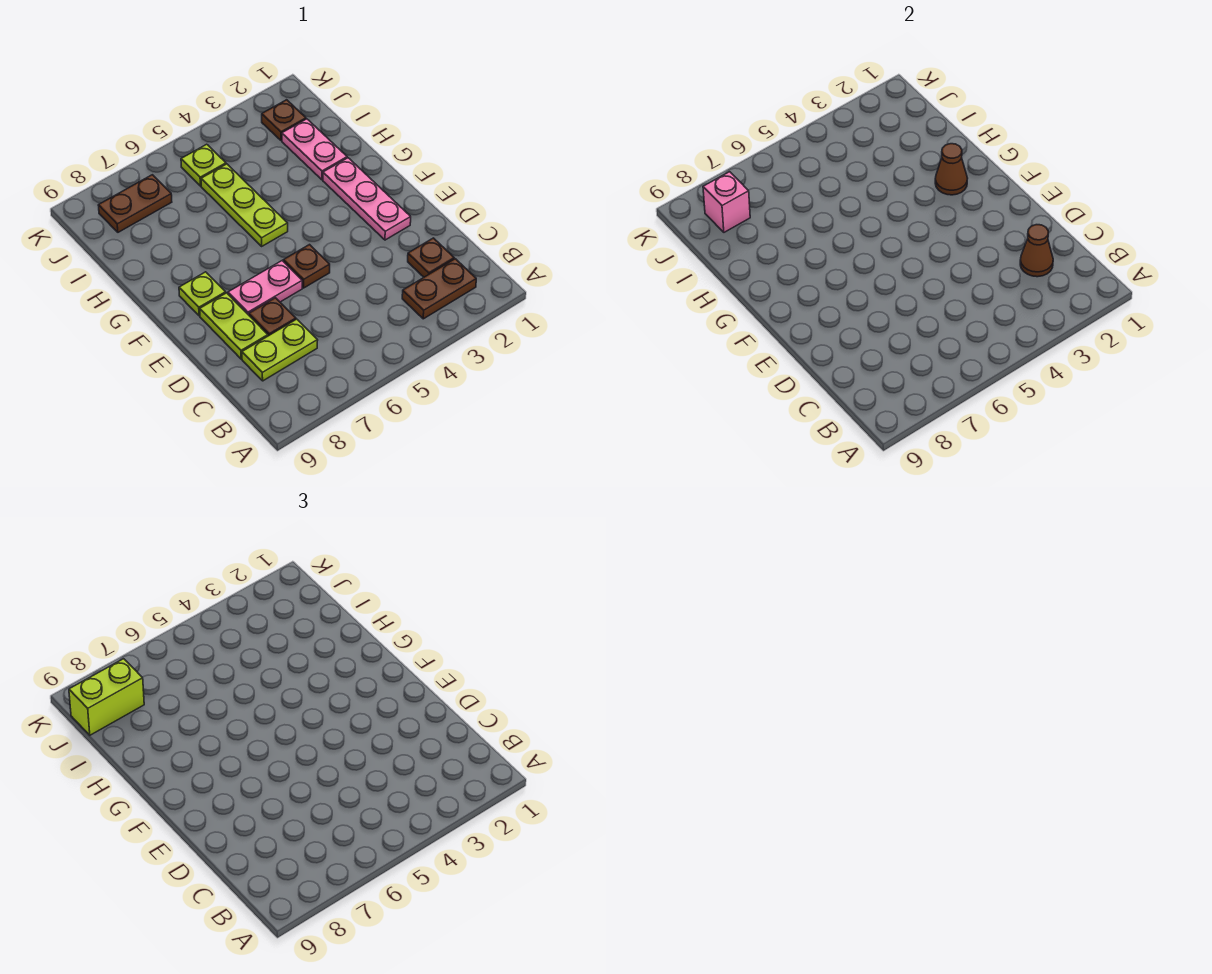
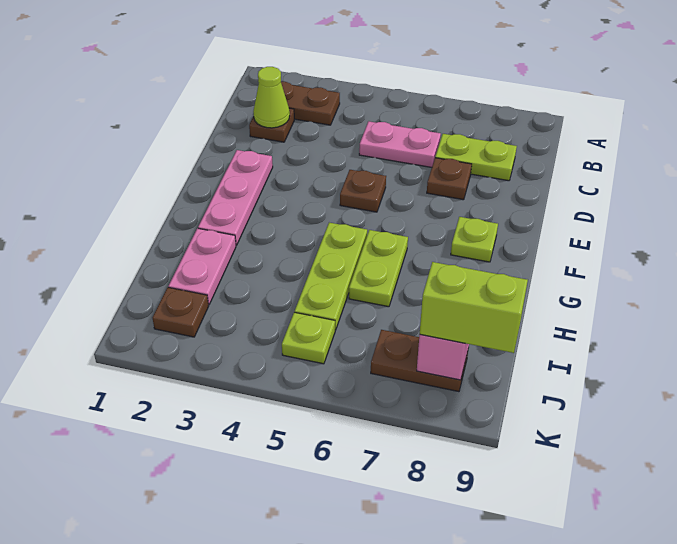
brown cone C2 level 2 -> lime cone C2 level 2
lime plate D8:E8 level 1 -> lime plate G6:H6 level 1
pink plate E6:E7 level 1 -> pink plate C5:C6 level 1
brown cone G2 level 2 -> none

**Required work:**
Count the lines of the material above that contain the word "lime", then give only that count.

**Response for this exercise:**
2